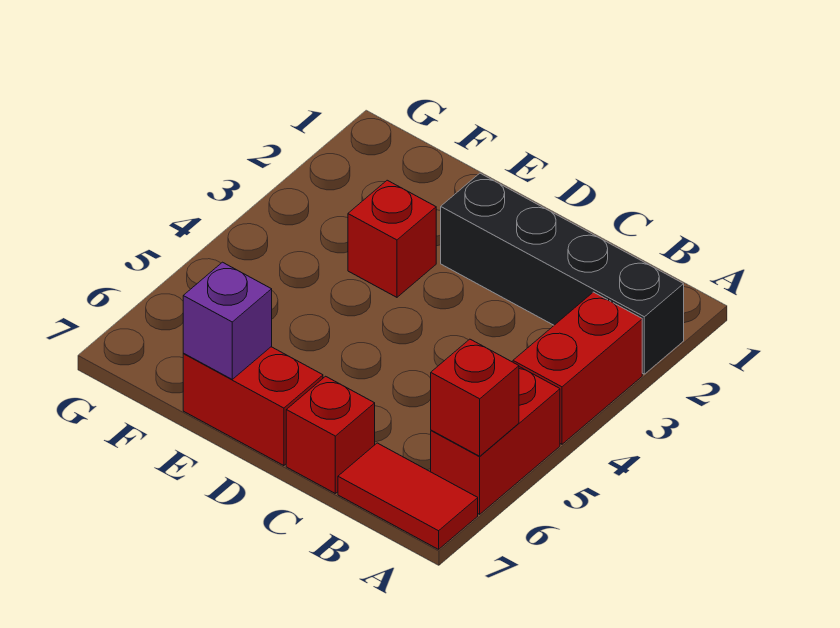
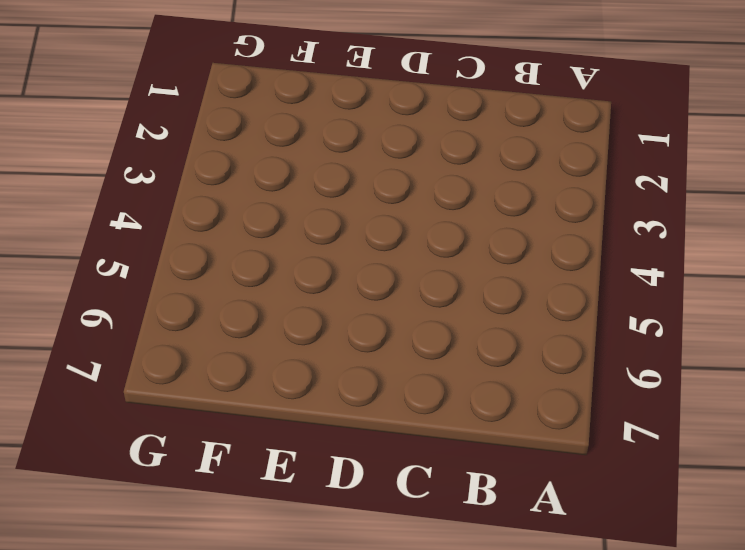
none -> black brick A2:D2 level 1
none -> red brick A3:A4 level 1

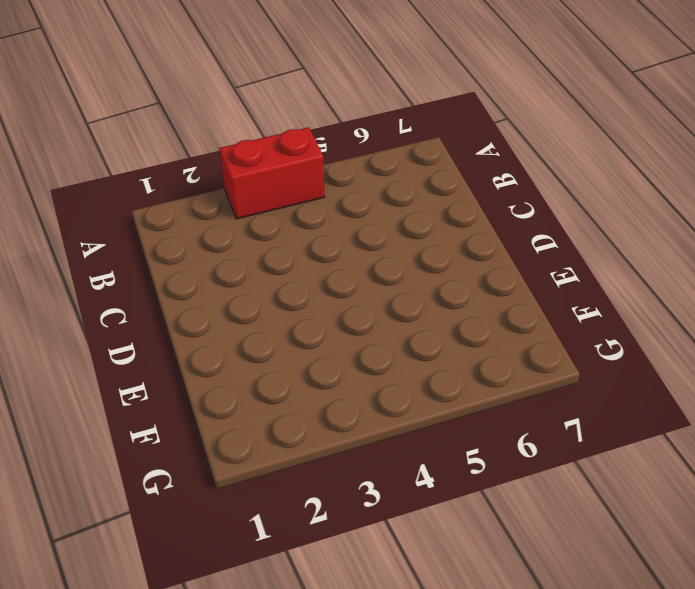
none -> black brick A2:D2 level 1
none -> red brick A5:A6 level 1

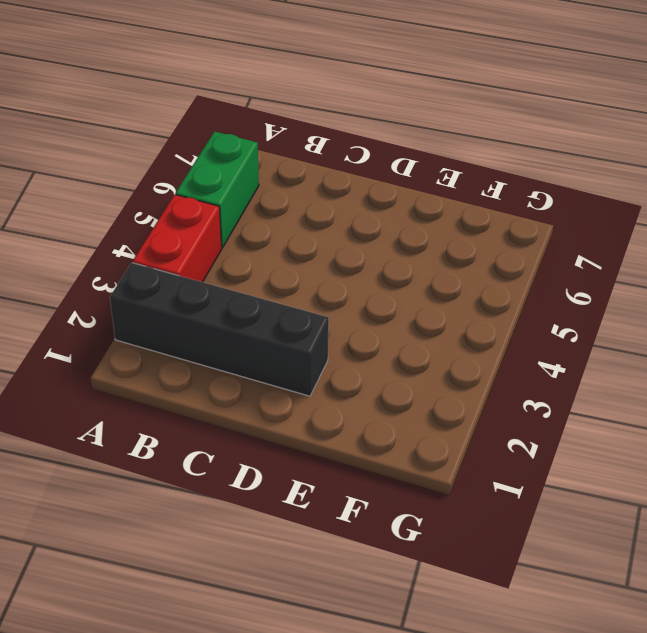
green brick A5:A6 level 1 -> red brick A5:A6 level 1
none -> red tile A7:B7 level 1
none -> red brick C7 level 1

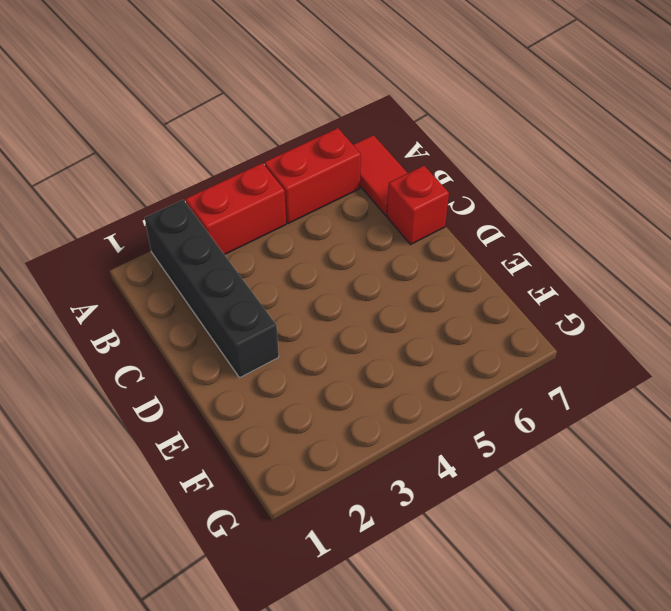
none -> red brick D7:E7 level 1
none -> red brick E3 level 1

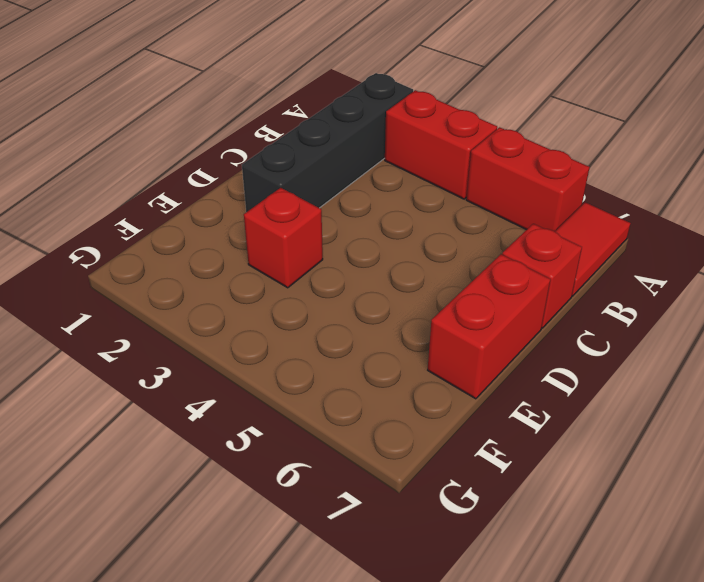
none -> red brick A6 level 2
none -> purple brick E7 level 2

============

** Problem to solve **
Only the lines from the line with "green brick A5:A6" to the bottom of the material above should be reproduced, exactly and without pictures.

** Written solution **
green brick A5:A6 level 1 -> red brick A5:A6 level 1
none -> red tile A7:B7 level 1
none -> red brick C7 level 1

none -> red brick D7:E7 level 1
none -> red brick E3 level 1

none -> red brick A6 level 2
none -> purple brick E7 level 2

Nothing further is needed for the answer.